▸ WORK REQUIRED
Each line of the records that holds the word "none" should be copied out.

*** DATA TO USE ***

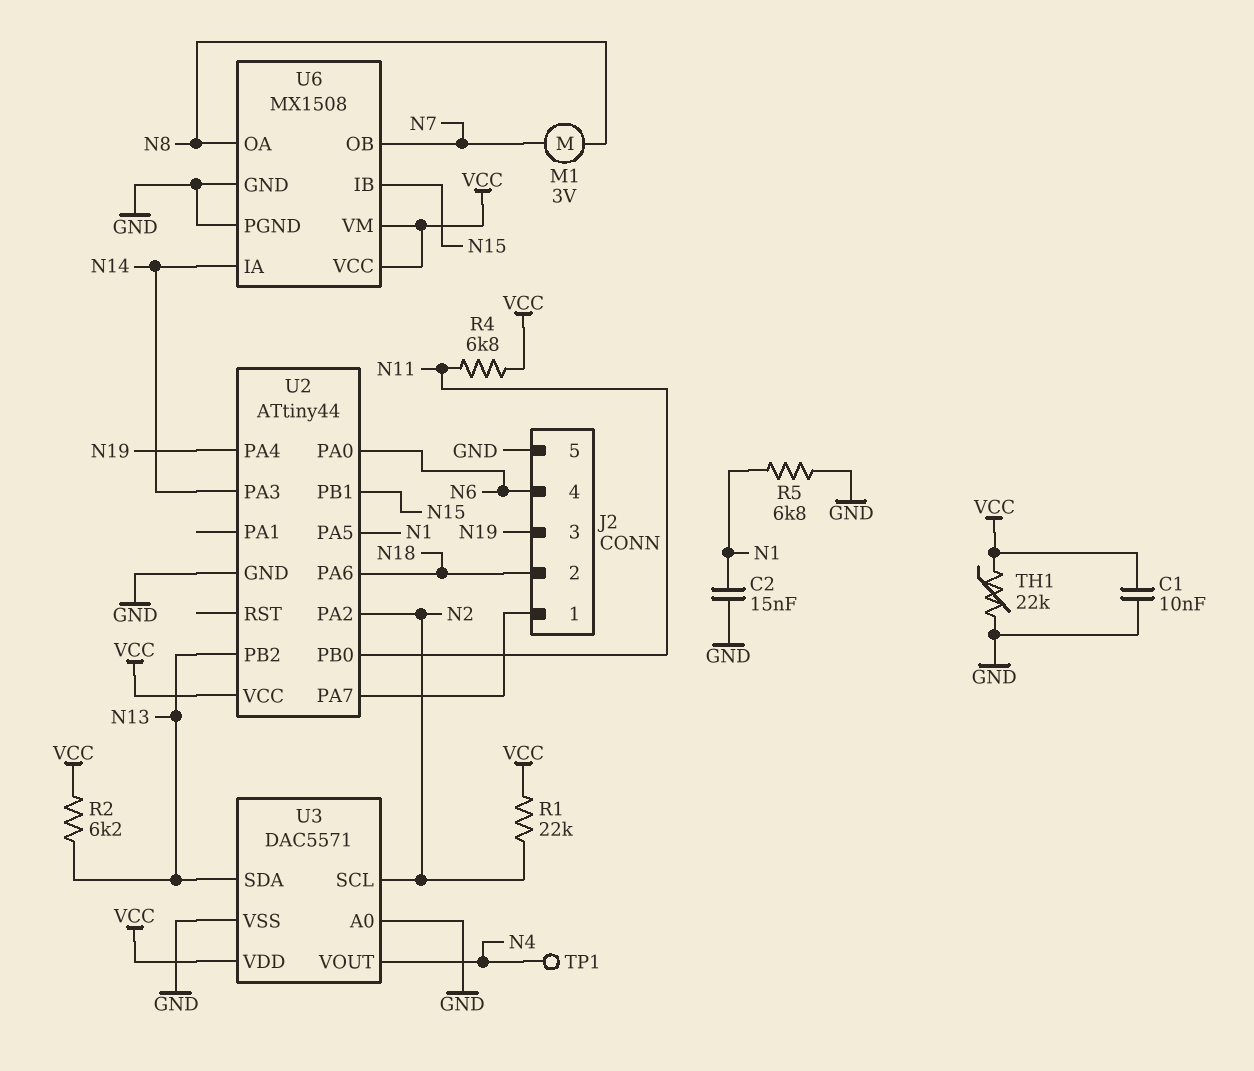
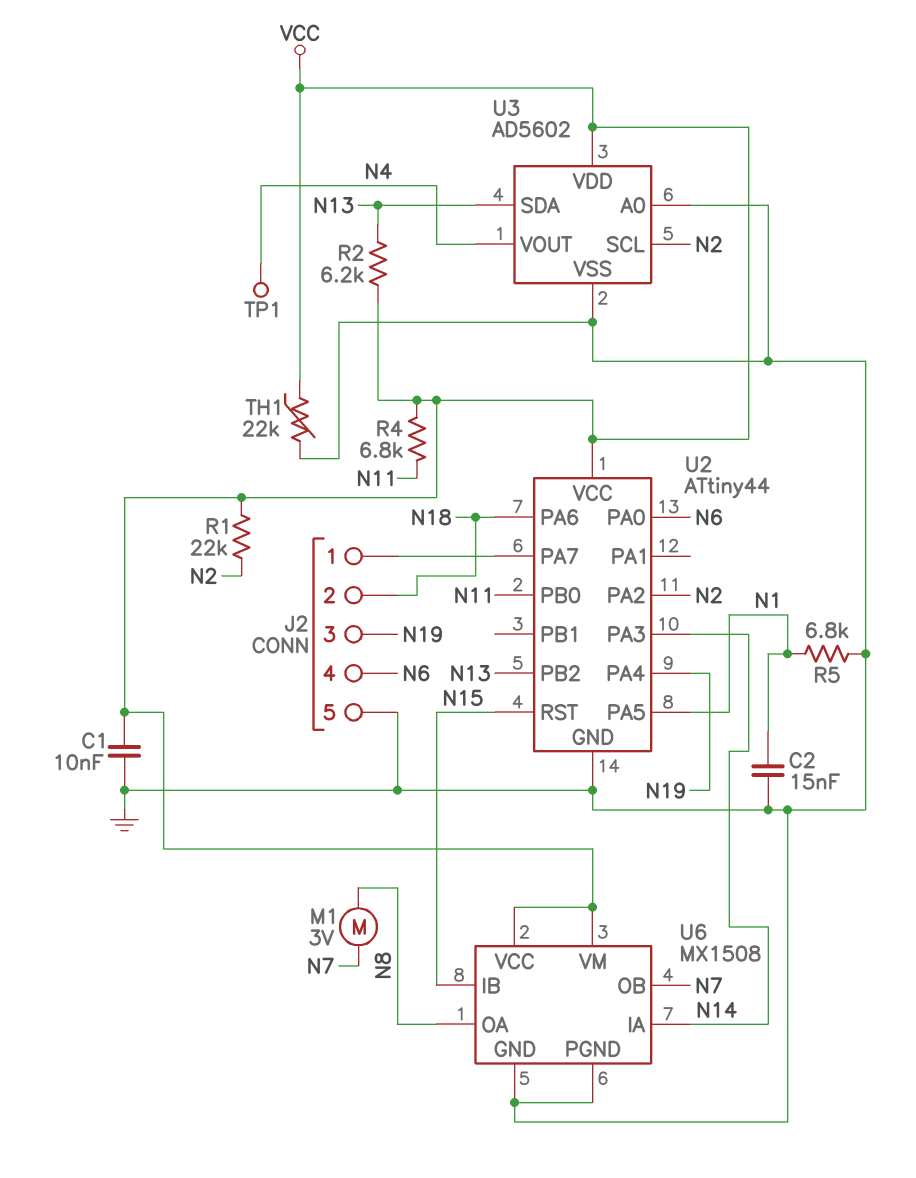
U2 pin PB1: N15 -> none
U2 pin RST: none -> N15
U3: DAC5571 -> AD5602

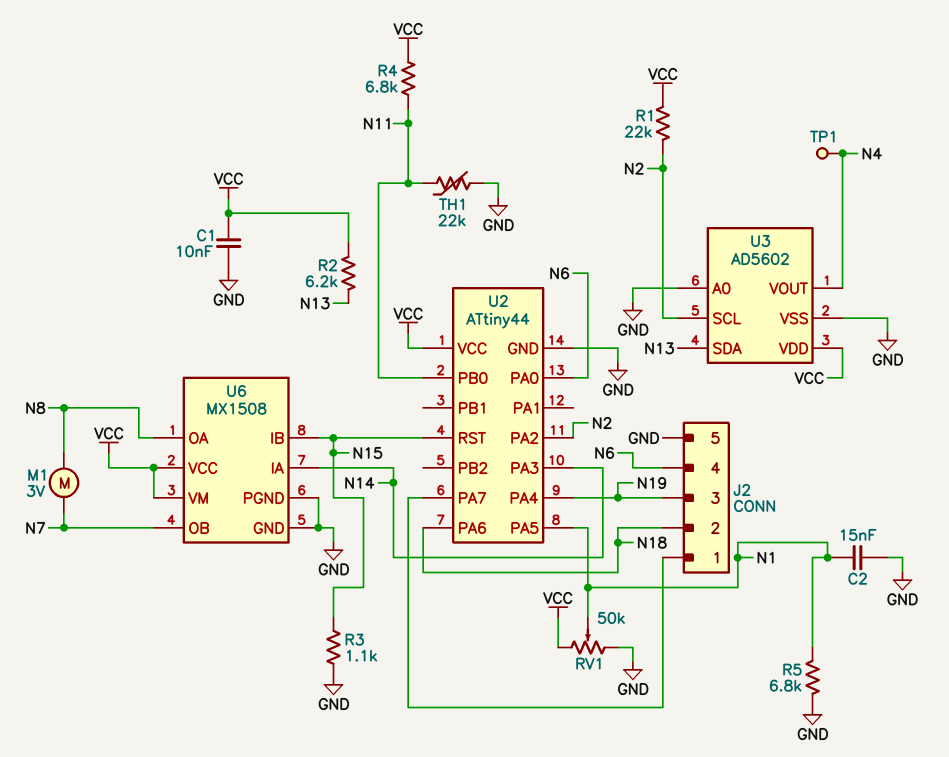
R3: none -> 1.1k (GND, N15)
RV1: none -> 50k (GND, VCC, wiper N1)
TH1: 22k (GND, VCC) -> 22k (GND, N11)
U2 pin PB2: N13 -> none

*** End of DATA TO USE ***

▸ EXPECTED OUTPUT
U2 pin PB1: N15 -> none
U2 pin RST: none -> N15
R3: none -> 1.1k (GND, N15)
RV1: none -> 50k (GND, VCC, wiper N1)
U2 pin PB2: N13 -> none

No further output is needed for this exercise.